▶ _Task_: Convert the part of the material below that opens with the line containing "yellow semicircle at" and closes with the line containing "pink ellipse: moved 4 px right, 7 px up" (both lines included) into a JSON list of strings, one string per line. Skip blank lines and leave the pictures out.

▶ _Data records_:
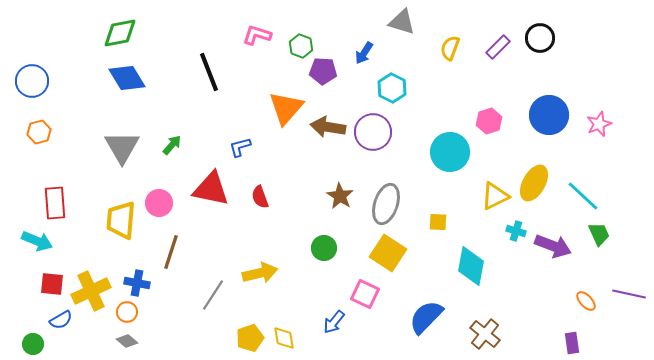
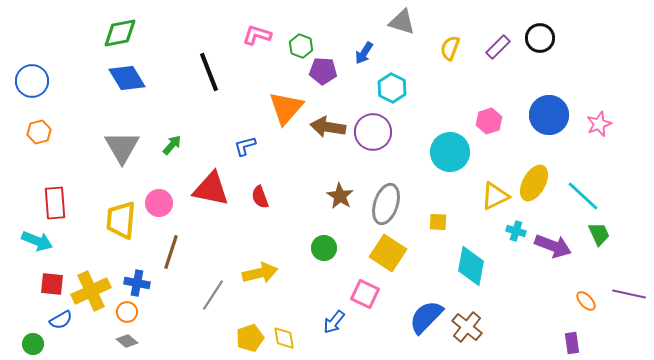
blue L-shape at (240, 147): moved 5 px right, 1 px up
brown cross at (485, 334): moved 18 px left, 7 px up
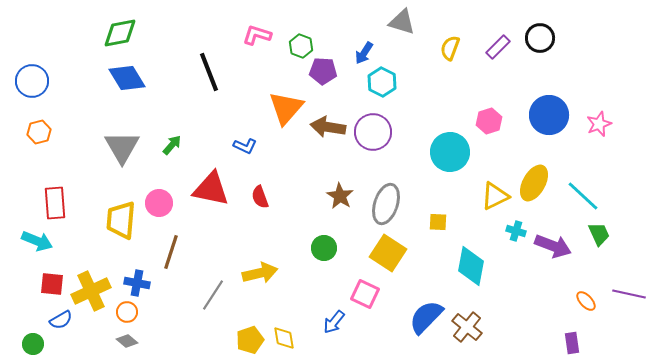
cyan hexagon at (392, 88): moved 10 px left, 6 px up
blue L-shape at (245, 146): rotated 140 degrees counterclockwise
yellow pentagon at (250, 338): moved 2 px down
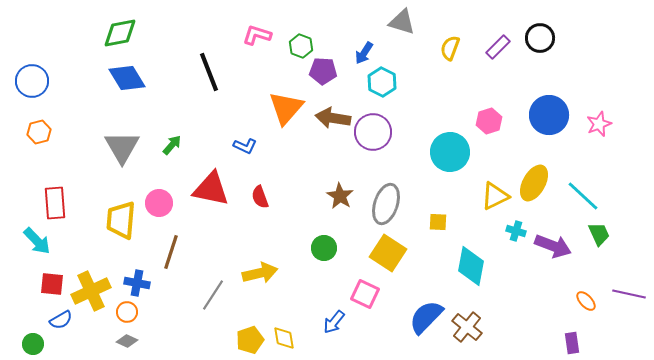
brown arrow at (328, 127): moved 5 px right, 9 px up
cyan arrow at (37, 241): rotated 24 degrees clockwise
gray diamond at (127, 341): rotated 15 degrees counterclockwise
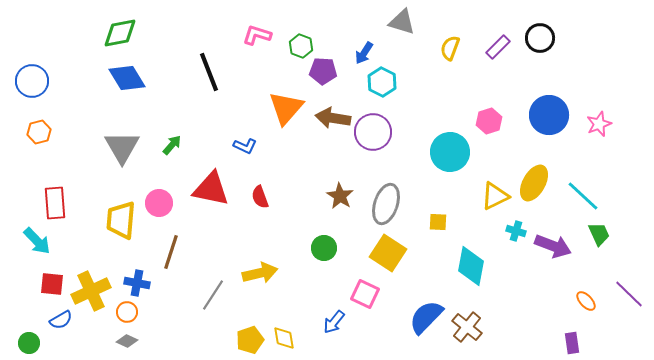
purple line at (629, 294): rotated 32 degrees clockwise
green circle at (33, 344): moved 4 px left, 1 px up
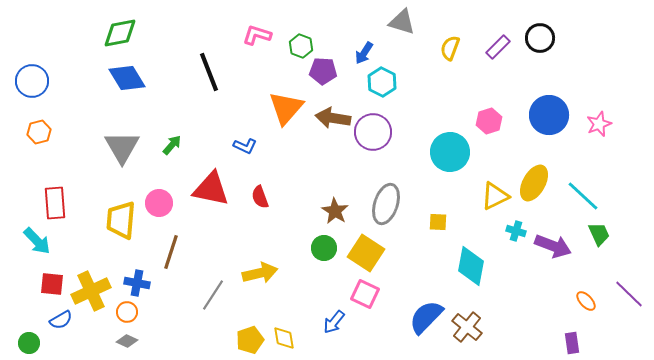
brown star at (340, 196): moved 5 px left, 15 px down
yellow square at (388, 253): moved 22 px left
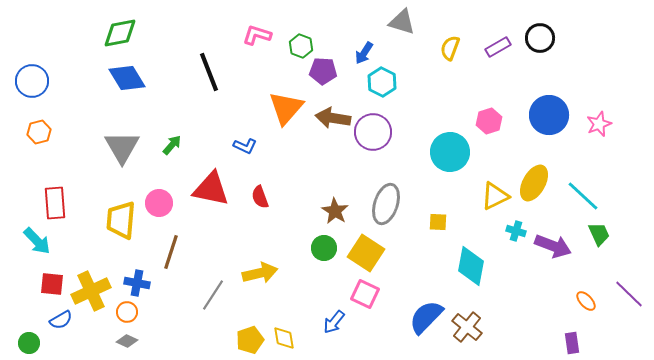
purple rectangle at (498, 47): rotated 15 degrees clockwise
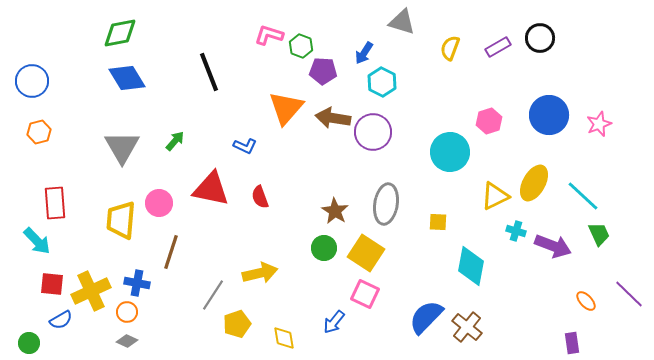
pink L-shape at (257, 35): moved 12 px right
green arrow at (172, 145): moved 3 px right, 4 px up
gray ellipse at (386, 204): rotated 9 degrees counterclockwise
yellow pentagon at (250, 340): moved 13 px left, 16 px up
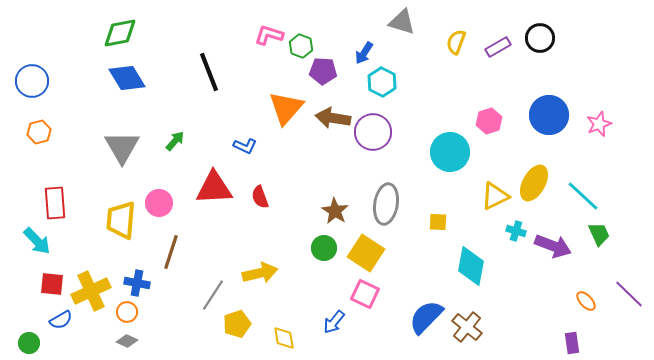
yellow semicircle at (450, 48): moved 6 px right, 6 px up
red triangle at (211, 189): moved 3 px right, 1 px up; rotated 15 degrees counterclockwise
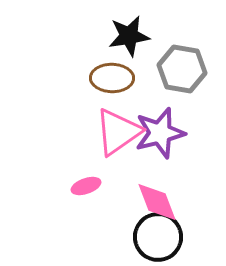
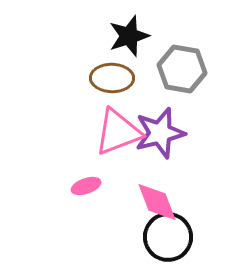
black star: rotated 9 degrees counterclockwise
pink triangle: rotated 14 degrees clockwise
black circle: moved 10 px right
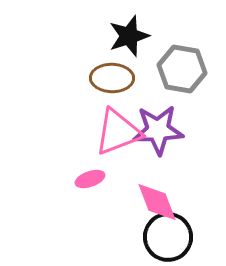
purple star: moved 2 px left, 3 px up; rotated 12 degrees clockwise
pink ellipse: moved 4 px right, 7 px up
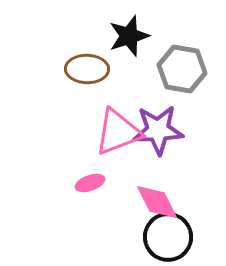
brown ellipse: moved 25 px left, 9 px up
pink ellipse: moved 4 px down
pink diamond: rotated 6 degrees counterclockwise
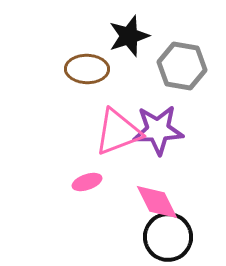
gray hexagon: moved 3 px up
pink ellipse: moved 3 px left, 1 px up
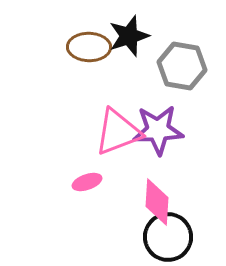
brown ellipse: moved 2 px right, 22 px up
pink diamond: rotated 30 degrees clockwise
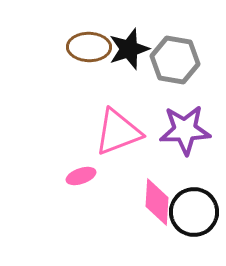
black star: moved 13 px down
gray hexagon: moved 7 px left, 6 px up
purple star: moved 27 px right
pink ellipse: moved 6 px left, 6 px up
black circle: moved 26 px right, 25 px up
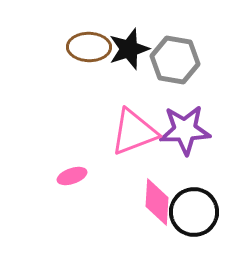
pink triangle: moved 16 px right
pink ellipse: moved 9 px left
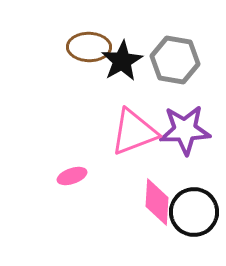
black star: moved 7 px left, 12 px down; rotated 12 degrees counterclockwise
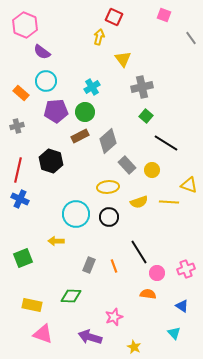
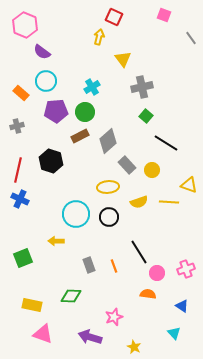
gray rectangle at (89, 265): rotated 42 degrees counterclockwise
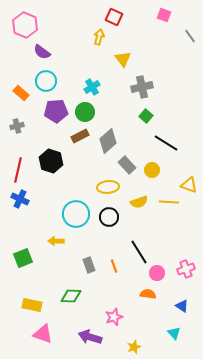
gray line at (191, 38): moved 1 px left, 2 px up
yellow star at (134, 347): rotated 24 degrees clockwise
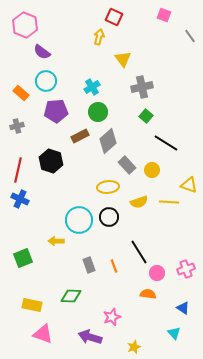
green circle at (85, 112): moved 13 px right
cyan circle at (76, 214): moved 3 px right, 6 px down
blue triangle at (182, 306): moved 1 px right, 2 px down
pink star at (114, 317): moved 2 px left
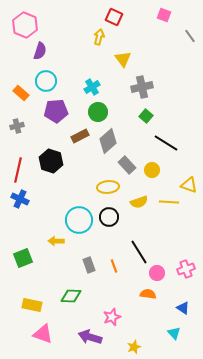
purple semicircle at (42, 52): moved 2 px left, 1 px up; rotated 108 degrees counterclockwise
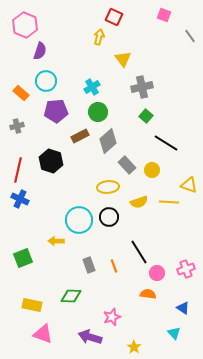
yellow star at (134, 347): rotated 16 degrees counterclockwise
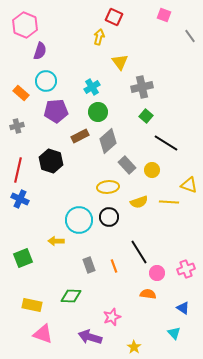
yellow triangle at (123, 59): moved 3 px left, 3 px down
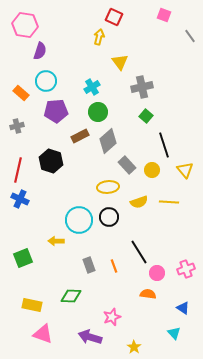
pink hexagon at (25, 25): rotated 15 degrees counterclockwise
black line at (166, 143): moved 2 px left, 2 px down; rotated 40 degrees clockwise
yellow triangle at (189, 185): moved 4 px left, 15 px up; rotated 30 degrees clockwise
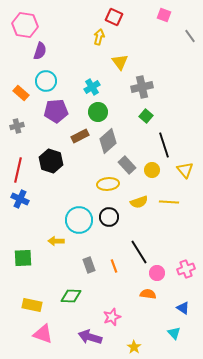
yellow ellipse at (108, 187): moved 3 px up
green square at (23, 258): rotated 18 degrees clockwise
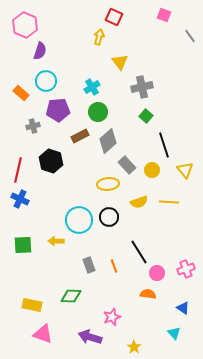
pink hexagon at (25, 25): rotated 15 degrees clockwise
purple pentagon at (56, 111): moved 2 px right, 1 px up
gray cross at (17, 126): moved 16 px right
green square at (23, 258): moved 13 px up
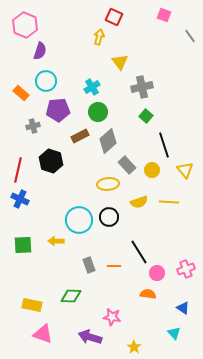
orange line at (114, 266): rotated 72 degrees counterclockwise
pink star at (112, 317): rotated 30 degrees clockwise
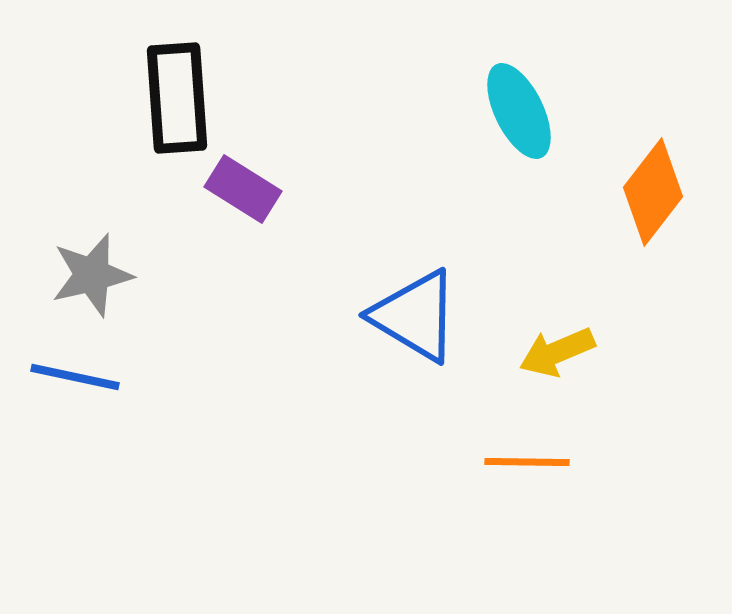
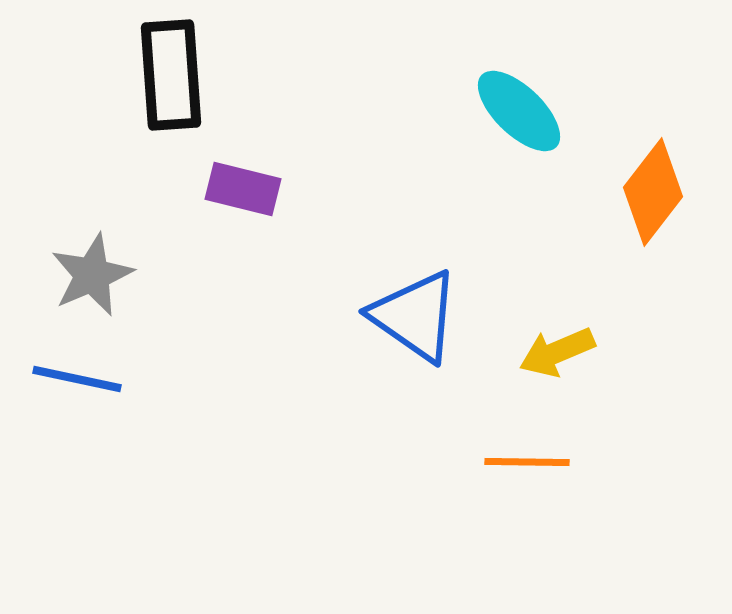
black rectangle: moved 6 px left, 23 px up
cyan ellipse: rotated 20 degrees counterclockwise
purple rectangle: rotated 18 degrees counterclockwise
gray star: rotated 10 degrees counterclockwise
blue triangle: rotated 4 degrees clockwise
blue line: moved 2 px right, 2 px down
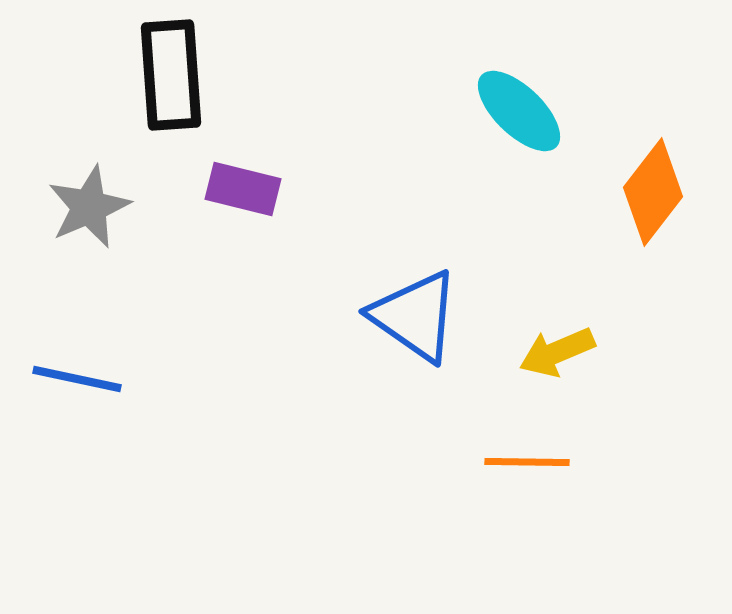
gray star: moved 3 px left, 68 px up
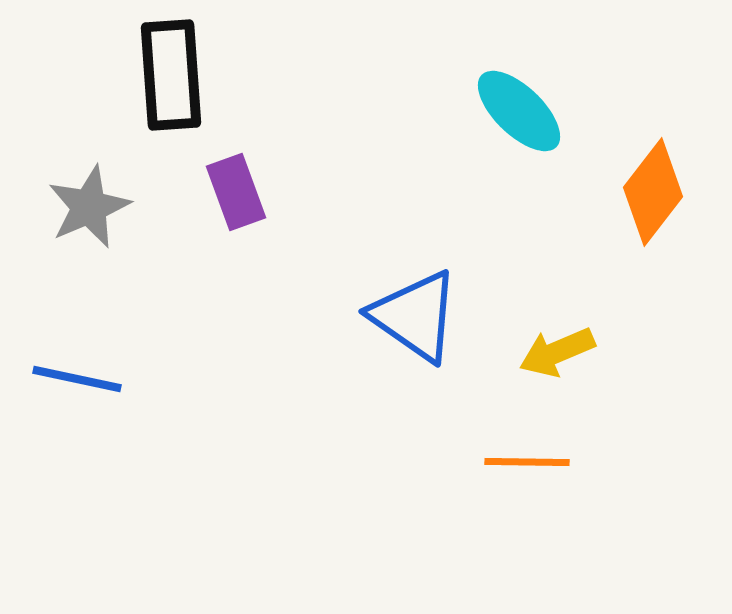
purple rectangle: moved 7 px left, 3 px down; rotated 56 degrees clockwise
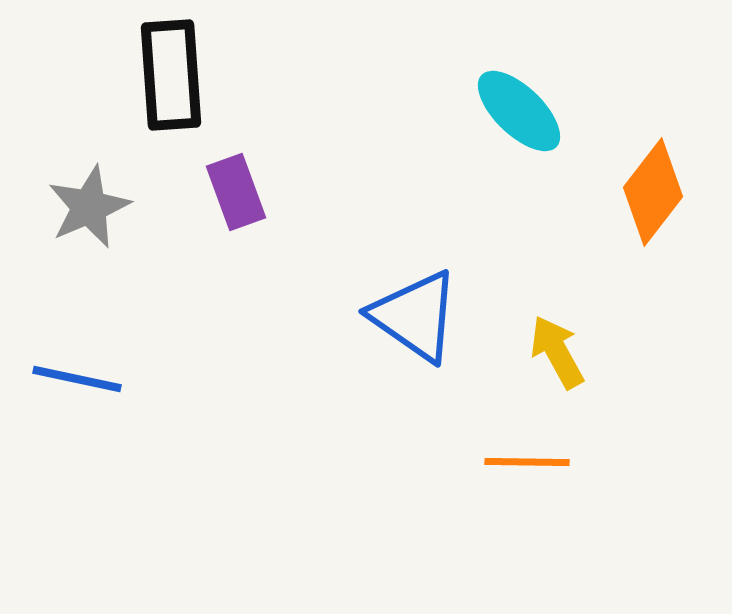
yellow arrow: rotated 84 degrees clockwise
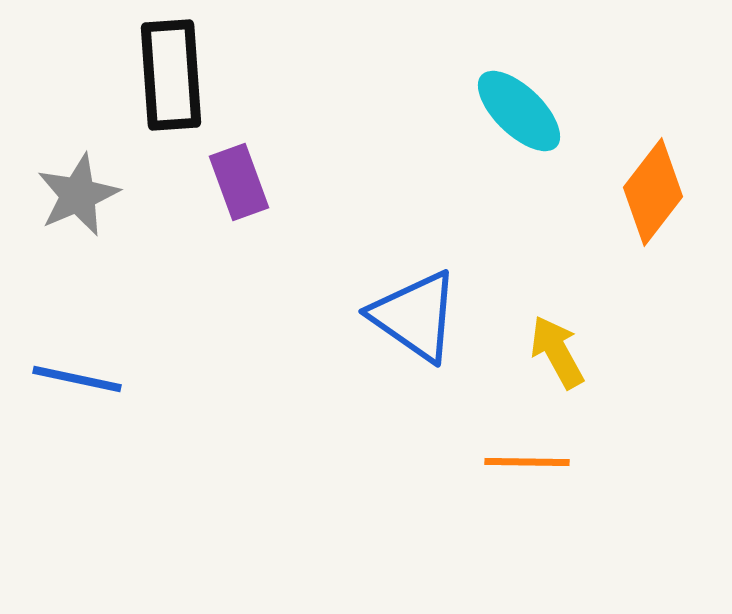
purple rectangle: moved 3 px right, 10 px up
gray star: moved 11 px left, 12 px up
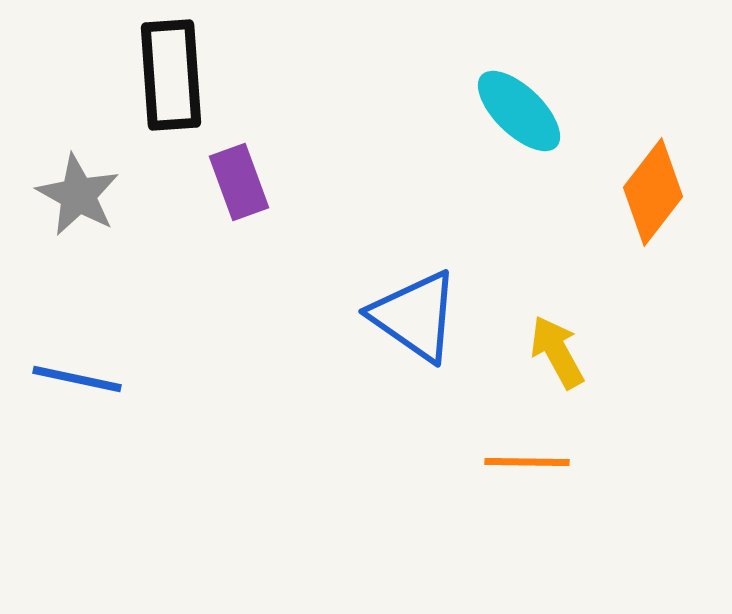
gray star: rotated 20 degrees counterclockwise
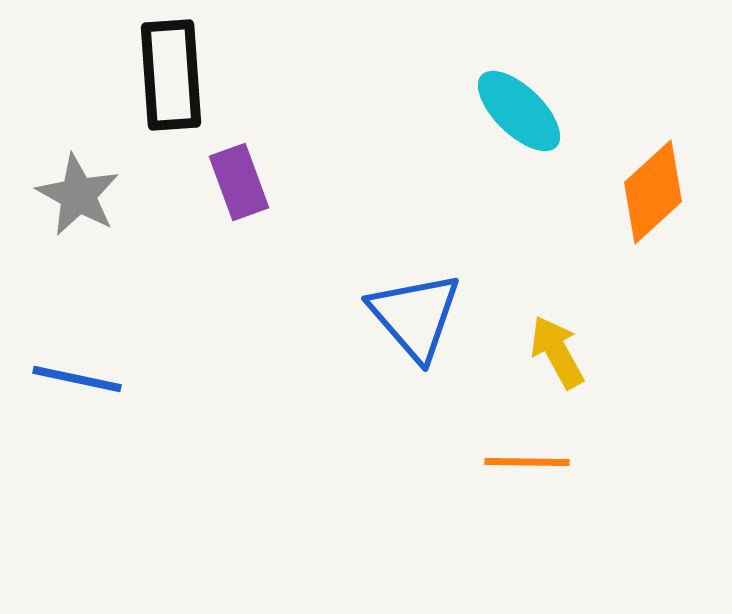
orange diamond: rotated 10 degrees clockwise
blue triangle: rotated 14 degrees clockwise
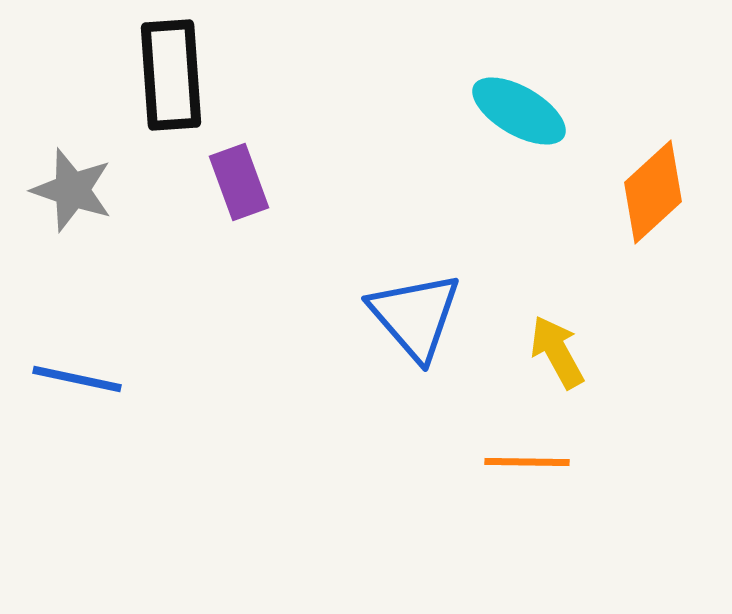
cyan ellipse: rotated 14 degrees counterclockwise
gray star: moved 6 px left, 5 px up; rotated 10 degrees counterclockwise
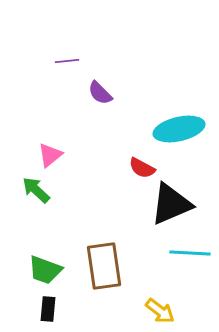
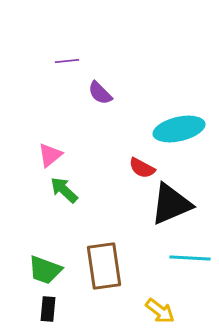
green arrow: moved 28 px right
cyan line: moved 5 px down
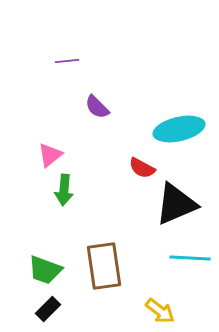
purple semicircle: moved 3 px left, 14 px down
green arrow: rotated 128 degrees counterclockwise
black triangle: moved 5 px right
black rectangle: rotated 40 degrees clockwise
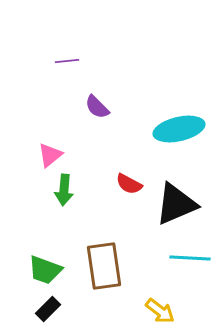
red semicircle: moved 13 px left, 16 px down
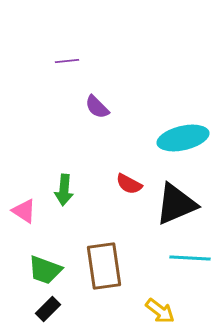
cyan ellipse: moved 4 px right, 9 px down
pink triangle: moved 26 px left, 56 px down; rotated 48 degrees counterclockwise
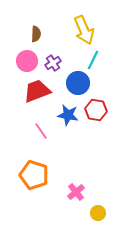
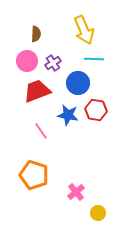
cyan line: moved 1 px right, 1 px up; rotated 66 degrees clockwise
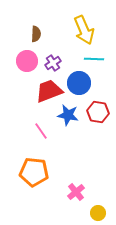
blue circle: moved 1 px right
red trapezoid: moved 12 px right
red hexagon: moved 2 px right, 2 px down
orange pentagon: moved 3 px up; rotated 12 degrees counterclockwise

▶ _Task response_:
[
  "yellow semicircle at (450, 48): moved 6 px right, 6 px up",
  "red triangle at (211, 189): moved 3 px right, 1 px up; rotated 15 degrees counterclockwise",
  "black star: rotated 9 degrees counterclockwise",
  "pink triangle: rotated 14 degrees clockwise",
  "black circle: moved 10 px right",
  "purple star: moved 2 px left, 3 px up; rotated 12 degrees clockwise",
  "pink ellipse: moved 4 px right, 7 px up"
]